PROBLEM STATEMENT ▸ Go through the entries below and count the lines where "right" occurs. Give nothing but that number.

(Before-and-after object lists)
########################################

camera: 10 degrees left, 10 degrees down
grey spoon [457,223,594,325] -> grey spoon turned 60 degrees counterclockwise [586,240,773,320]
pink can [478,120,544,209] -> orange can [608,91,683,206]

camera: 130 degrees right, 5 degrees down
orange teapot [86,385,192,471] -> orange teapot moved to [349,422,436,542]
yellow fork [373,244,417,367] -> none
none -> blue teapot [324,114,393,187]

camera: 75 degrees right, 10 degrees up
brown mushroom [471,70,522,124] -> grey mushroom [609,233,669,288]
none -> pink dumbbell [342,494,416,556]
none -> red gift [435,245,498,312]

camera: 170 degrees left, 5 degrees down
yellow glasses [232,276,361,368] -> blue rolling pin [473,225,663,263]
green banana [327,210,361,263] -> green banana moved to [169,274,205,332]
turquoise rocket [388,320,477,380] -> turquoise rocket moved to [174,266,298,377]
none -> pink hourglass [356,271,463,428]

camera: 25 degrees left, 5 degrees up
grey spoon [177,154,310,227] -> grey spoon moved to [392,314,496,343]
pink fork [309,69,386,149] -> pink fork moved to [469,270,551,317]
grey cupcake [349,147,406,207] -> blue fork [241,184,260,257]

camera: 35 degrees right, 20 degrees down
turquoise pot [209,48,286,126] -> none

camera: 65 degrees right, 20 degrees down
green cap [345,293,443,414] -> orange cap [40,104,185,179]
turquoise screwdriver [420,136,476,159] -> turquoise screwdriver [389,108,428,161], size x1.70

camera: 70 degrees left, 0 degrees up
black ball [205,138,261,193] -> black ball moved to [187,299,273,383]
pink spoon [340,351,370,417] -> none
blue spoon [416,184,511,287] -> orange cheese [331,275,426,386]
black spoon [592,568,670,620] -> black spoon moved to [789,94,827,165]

########################################

RESULT ▸ 4